(Object tracking records)
>>>>
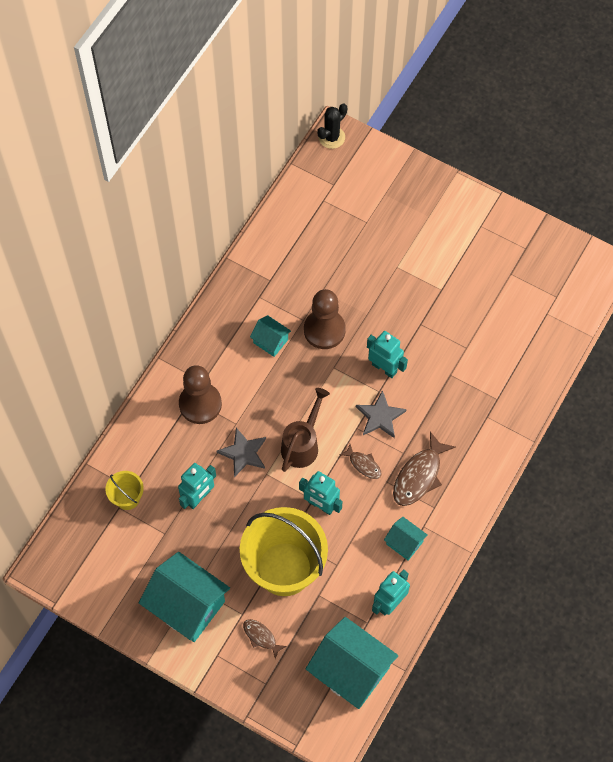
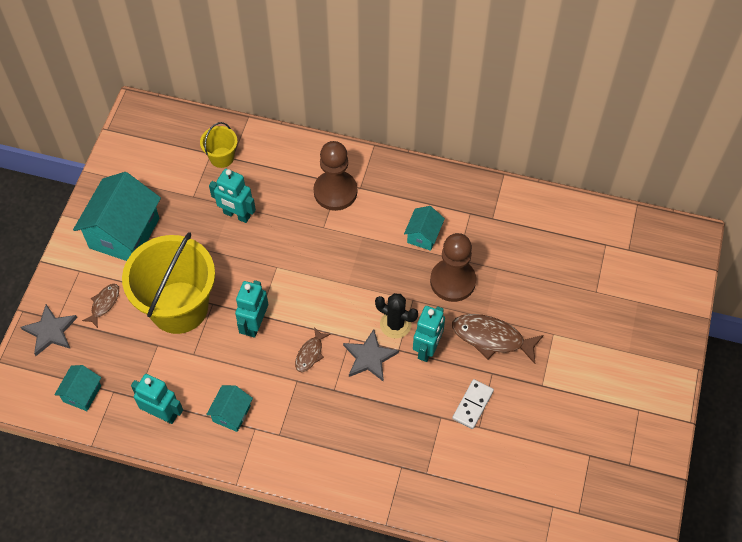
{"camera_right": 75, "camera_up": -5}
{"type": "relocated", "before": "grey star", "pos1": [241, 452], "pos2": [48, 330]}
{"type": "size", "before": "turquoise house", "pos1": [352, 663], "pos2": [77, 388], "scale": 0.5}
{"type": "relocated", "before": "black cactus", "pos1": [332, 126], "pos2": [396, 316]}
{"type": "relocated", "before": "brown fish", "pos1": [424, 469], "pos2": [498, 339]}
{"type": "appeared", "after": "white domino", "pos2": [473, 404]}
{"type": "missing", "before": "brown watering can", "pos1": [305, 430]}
<<<<
Output, exactly, all the records above; include no pictures.

{"camera_right": 75, "camera_up": -5}
{"type": "relocated", "before": "grey star", "pos1": [241, 452], "pos2": [48, 330]}
{"type": "size", "before": "turquoise house", "pos1": [352, 663], "pos2": [77, 388], "scale": 0.5}
{"type": "relocated", "before": "black cactus", "pos1": [332, 126], "pos2": [396, 316]}
{"type": "relocated", "before": "brown fish", "pos1": [424, 469], "pos2": [498, 339]}
{"type": "appeared", "after": "white domino", "pos2": [473, 404]}
{"type": "missing", "before": "brown watering can", "pos1": [305, 430]}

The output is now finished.